• _Exercise prompt_
From the records below, copy out exactly the lines from the one containing "Find regions matching <item>stroma</item>." to the one containing "Show me where", both included. Add nothing else.

[Collected data]
────

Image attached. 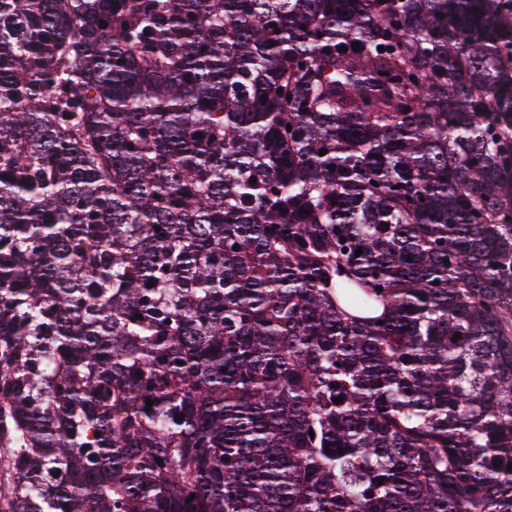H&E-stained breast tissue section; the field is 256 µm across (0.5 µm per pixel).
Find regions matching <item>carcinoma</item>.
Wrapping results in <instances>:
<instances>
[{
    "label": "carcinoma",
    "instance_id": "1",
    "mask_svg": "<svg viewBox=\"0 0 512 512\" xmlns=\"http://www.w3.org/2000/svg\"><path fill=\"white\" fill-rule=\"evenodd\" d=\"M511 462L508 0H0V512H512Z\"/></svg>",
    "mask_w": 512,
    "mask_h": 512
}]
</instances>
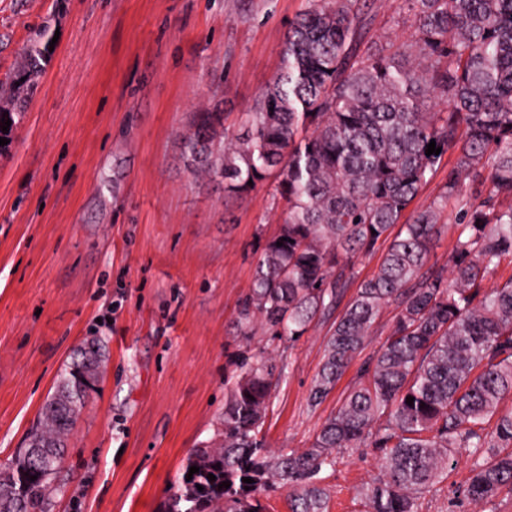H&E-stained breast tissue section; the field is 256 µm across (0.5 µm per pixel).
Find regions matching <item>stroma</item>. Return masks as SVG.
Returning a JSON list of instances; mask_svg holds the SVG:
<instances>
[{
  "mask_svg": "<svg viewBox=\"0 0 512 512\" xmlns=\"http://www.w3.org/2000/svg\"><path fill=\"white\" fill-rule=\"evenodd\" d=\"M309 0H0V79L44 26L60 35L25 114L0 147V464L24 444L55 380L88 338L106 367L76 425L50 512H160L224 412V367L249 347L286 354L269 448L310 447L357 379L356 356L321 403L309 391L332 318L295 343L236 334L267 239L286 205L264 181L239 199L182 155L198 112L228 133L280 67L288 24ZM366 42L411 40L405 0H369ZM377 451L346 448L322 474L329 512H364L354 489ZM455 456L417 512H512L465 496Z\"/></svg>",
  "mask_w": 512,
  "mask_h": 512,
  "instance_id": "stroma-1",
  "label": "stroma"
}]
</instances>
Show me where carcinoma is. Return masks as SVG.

────

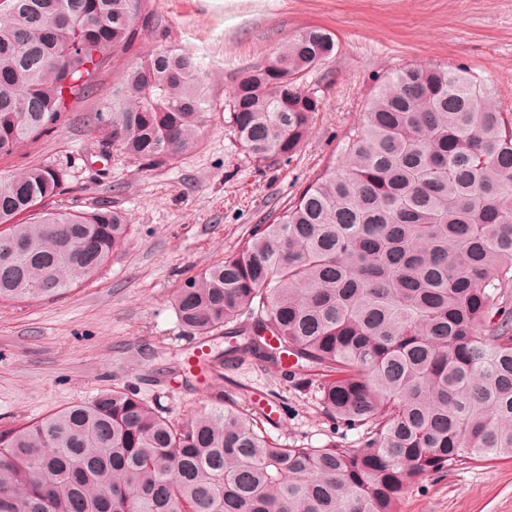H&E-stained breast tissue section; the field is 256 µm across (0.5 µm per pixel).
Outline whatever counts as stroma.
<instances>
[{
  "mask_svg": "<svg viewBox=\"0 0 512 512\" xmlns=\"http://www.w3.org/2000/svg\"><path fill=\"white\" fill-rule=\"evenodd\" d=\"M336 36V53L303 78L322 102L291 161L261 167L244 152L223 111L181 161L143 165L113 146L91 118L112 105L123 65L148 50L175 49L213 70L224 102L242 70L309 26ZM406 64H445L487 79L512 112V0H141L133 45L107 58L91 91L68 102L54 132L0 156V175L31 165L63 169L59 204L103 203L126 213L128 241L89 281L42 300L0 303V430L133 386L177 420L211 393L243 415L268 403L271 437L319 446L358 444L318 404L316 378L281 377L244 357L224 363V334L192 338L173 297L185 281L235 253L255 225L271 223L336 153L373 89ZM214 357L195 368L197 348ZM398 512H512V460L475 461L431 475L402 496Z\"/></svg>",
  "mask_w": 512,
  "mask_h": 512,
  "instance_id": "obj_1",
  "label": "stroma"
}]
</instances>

────

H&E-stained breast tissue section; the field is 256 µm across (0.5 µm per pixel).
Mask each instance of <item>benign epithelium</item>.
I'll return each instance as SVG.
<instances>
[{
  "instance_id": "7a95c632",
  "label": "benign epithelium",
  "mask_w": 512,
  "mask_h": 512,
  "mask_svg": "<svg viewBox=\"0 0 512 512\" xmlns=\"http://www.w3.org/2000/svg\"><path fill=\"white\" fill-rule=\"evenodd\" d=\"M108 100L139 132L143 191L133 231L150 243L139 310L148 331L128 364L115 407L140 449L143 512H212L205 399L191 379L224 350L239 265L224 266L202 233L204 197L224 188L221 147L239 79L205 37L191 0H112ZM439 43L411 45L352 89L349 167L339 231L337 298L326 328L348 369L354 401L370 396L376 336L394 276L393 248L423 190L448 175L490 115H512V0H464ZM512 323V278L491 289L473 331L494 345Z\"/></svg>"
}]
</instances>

────

• _Completed task_
Find regions matching <item>stroma</item>. Return masks as SVG.
Returning a JSON list of instances; mask_svg holds the SVG:
<instances>
[{
  "mask_svg": "<svg viewBox=\"0 0 512 512\" xmlns=\"http://www.w3.org/2000/svg\"><path fill=\"white\" fill-rule=\"evenodd\" d=\"M309 0H0V79L44 26L60 35L25 114L0 147V464L24 444L55 380L88 338L106 367L76 425L50 512H160L224 412V367L249 347L286 354L269 448L310 447L357 379L356 356L321 403L309 391L332 318L295 343L236 334L267 239L286 205L264 181L239 199L182 155L198 112L228 133L280 67L288 24ZM366 42L411 40L405 0H369ZM377 451L346 448L322 474L329 512H364L354 489ZM455 456L417 512H512L465 496Z\"/></svg>",
  "mask_w": 512,
  "mask_h": 512,
  "instance_id": "stroma-1",
  "label": "stroma"
}]
</instances>
Show me where carcinoma is. Return masks as SVG.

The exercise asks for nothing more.